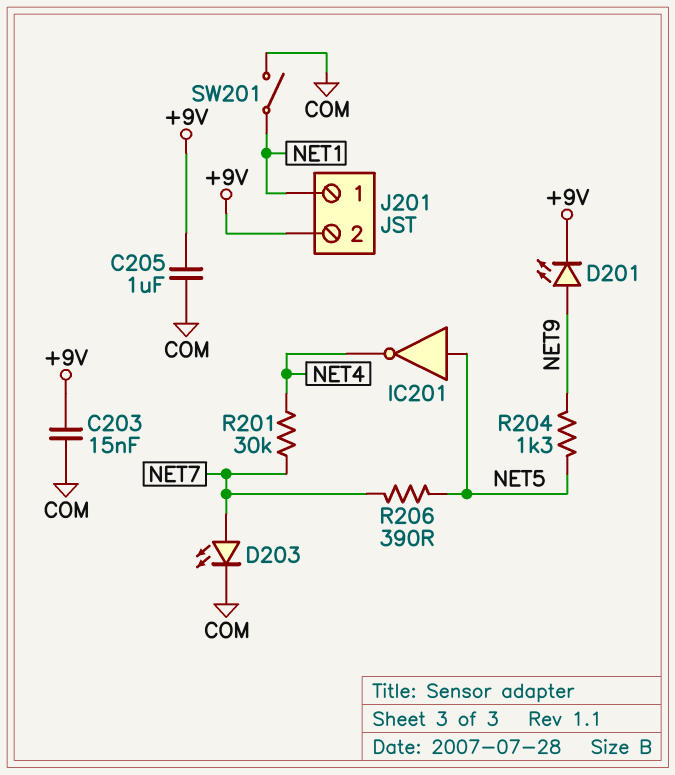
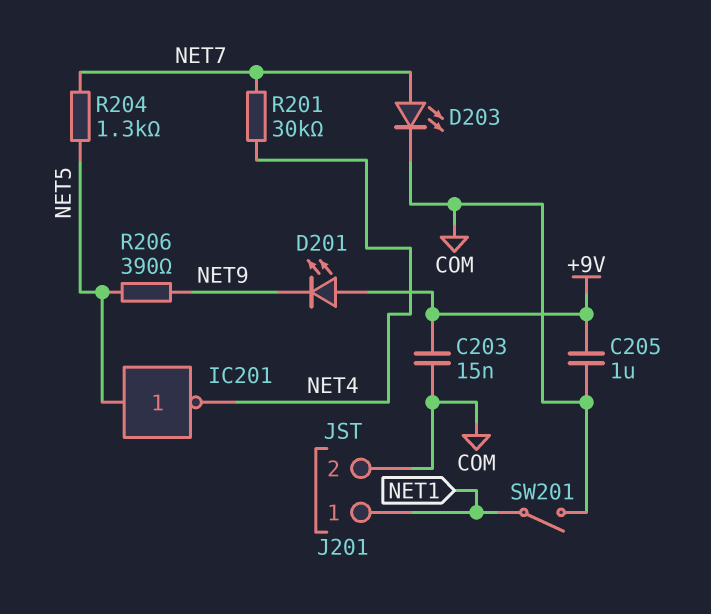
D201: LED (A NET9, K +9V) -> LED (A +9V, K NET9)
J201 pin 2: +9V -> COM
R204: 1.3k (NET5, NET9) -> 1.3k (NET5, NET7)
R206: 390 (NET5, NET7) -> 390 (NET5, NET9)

--

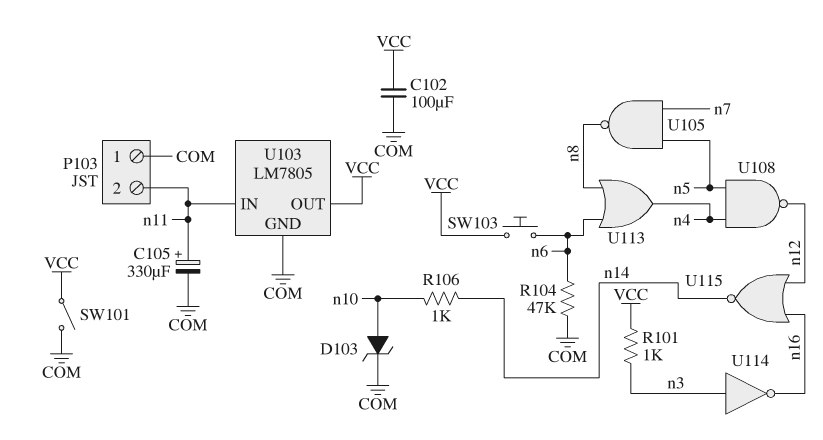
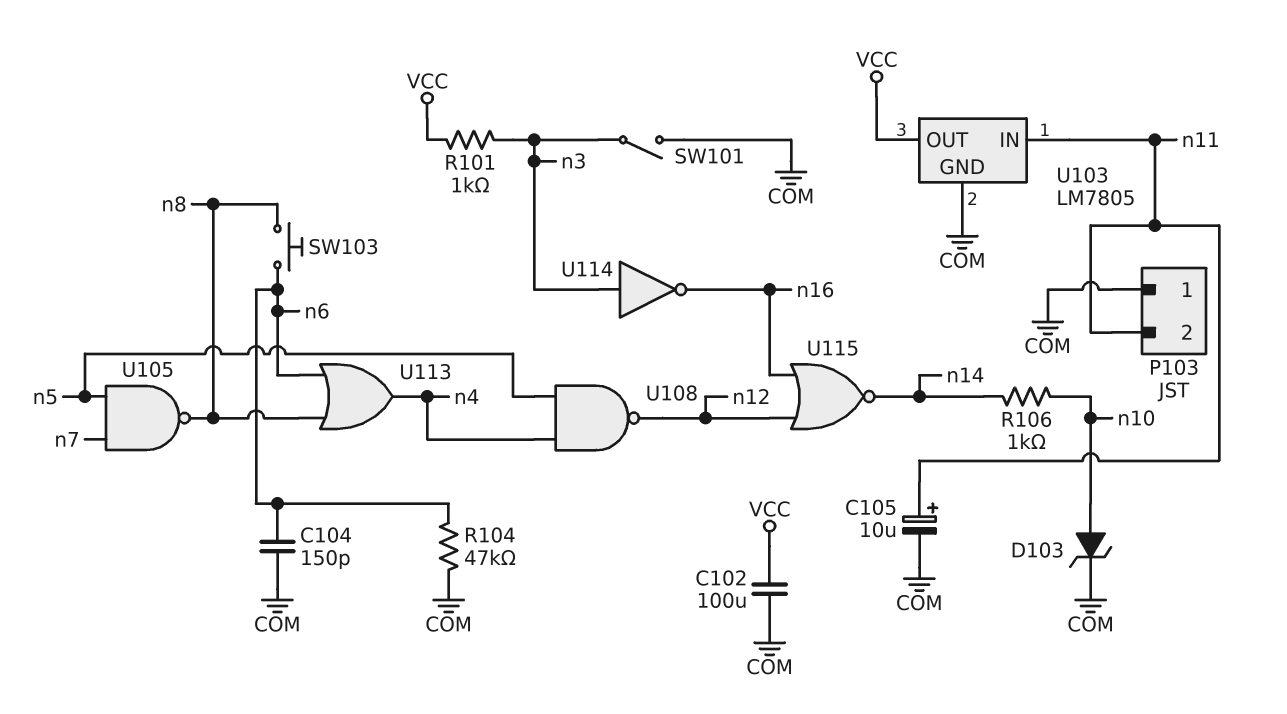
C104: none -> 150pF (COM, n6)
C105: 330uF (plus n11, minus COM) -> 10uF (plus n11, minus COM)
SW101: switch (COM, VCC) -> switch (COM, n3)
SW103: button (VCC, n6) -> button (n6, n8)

- Exercise prompt -
For this task, write out exactly the lines of the entries above, starting at the line with "C105: 330uF (plus" and ending at the line with "SW103: button (VCC, n6) -> button (n6, n8)", both included, and no others.

- Exercise solution -
C105: 330uF (plus n11, minus COM) -> 10uF (plus n11, minus COM)
SW101: switch (COM, VCC) -> switch (COM, n3)
SW103: button (VCC, n6) -> button (n6, n8)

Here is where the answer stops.